■ **WORK ITEM**: Repeat the records below word for word and omit each image.

Stored items from a collection

____

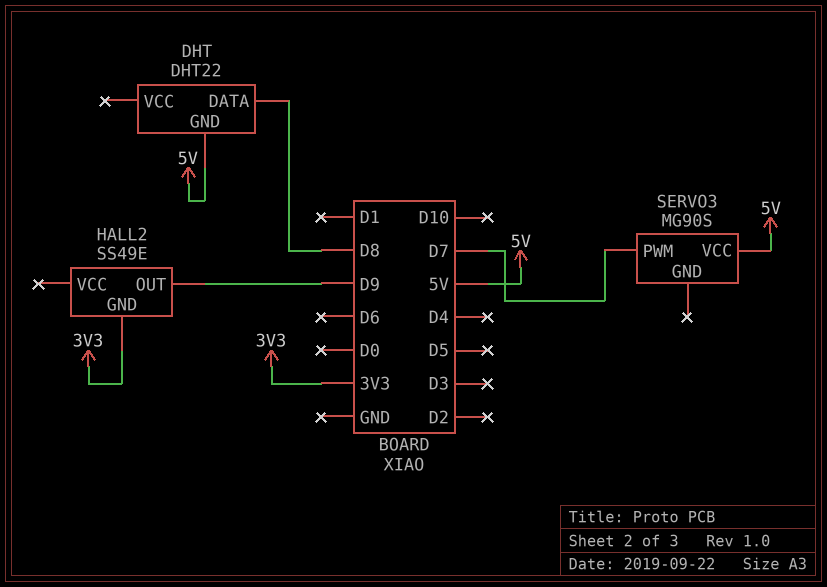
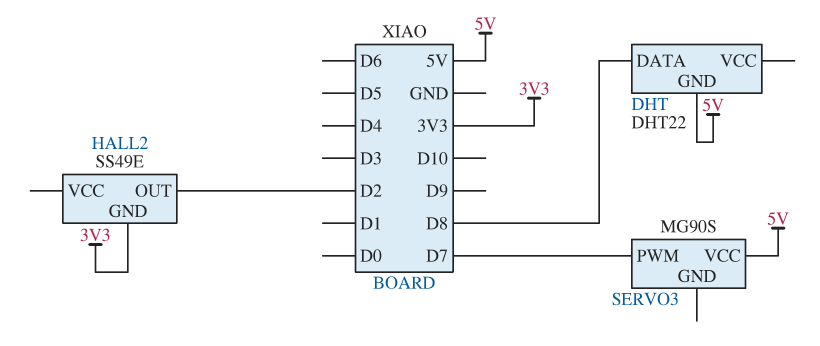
HALL2 pin OUT: D9 -> D2

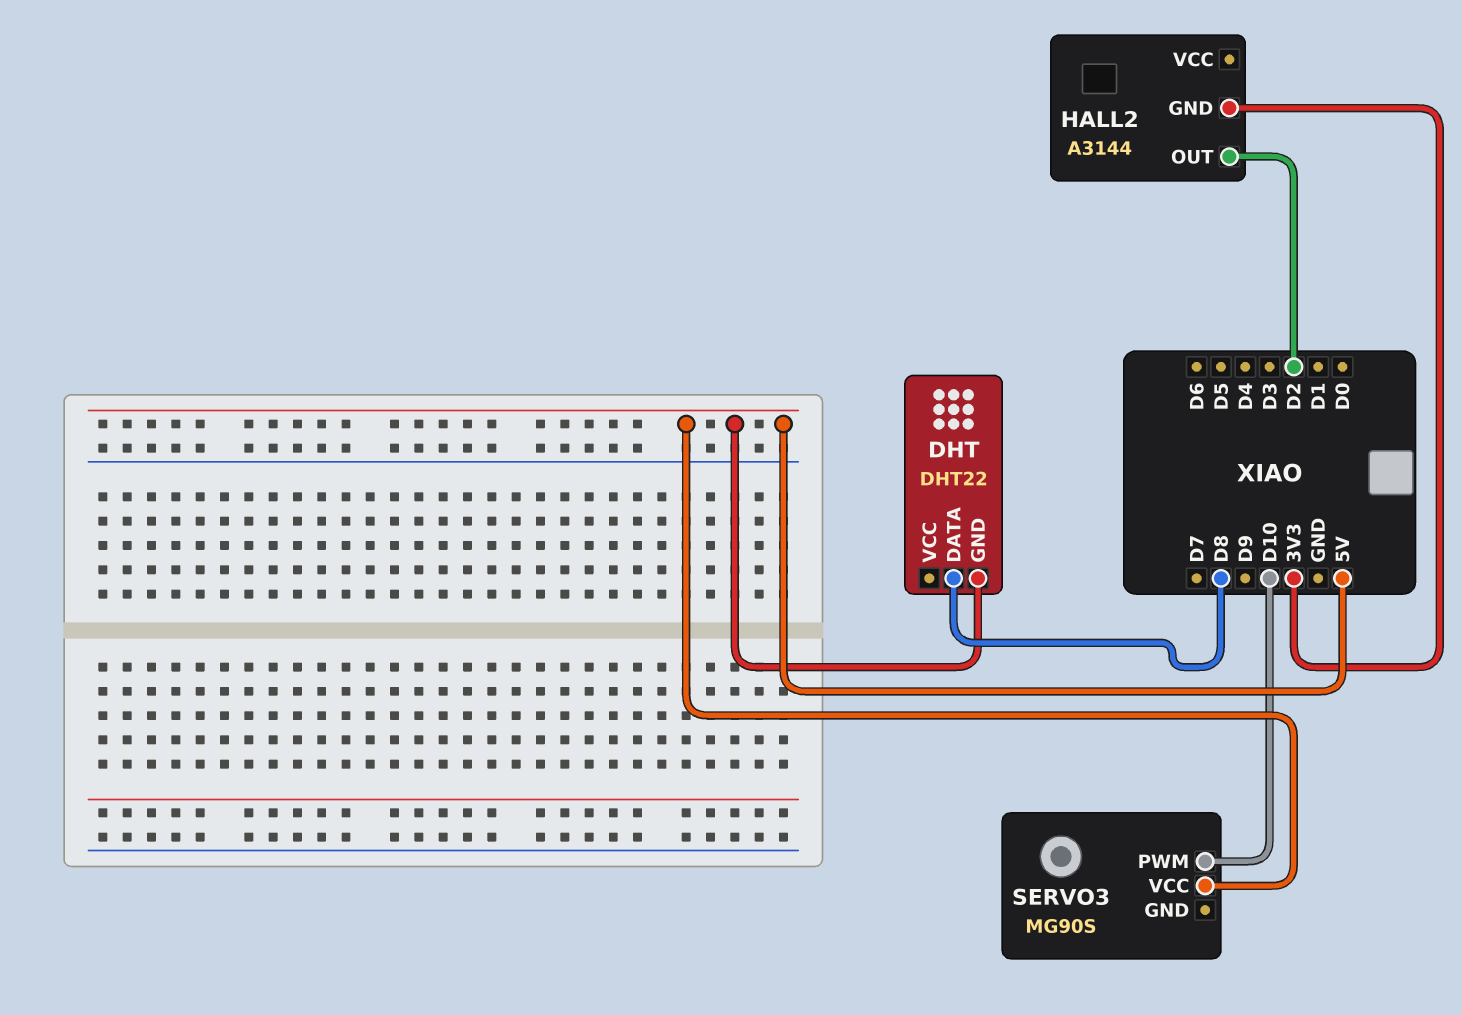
HALL2: SS49E -> A3144
SERVO3 pin PWM: D7 -> D10

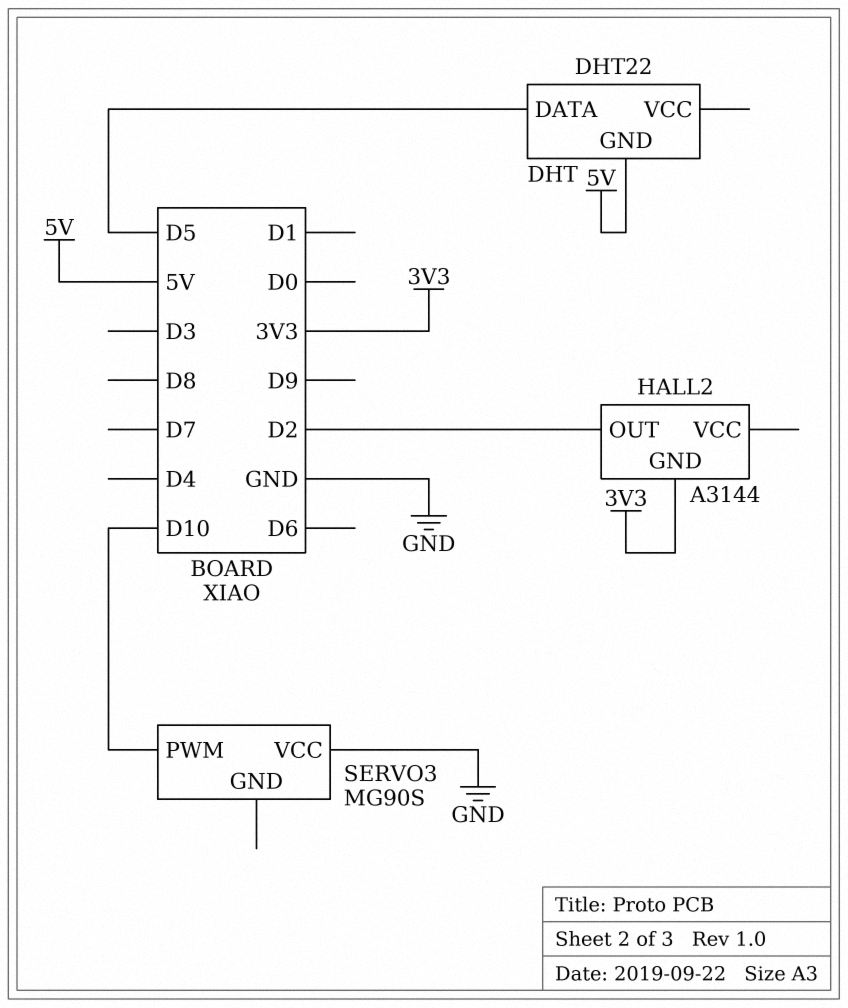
DHT pin DATA: D8 -> D5
SERVO3 pin VCC: 5V -> GND

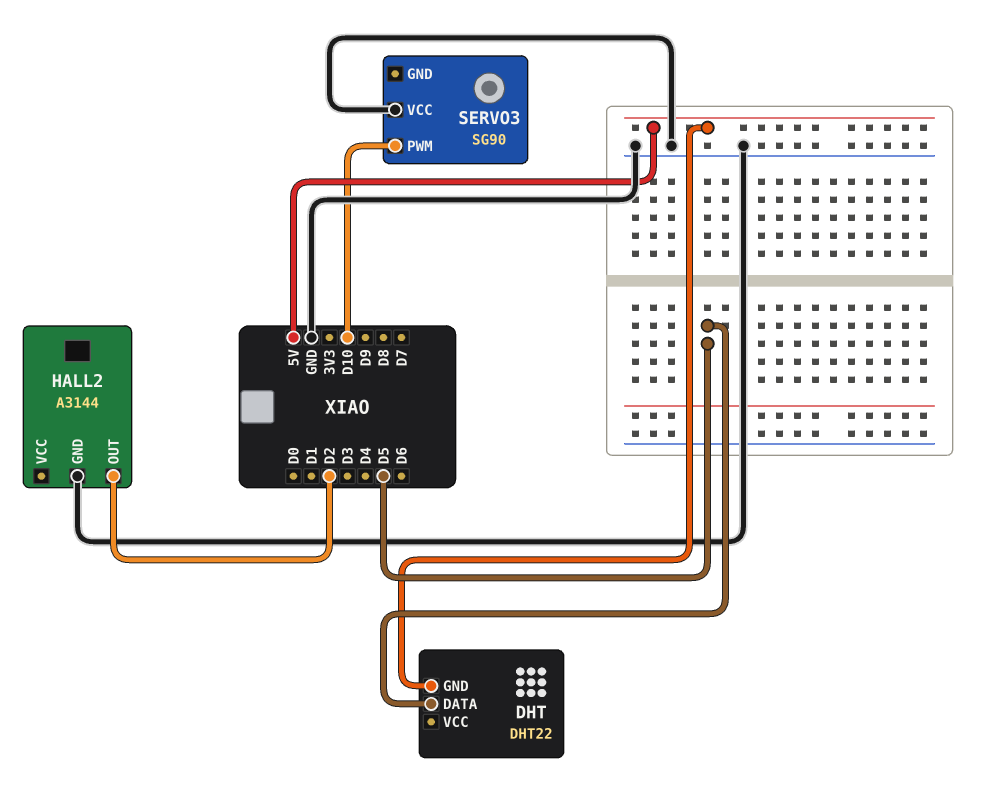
HALL2 pin GND: 3V3 -> GND
SERVO3: MG90S -> SG90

____

■ **RESULT FOR THIS EXERCISE**:
HALL2 pin OUT: D9 -> D2

HALL2: SS49E -> A3144
SERVO3 pin PWM: D7 -> D10

DHT pin DATA: D8 -> D5
SERVO3 pin VCC: 5V -> GND

HALL2 pin GND: 3V3 -> GND
SERVO3: MG90S -> SG90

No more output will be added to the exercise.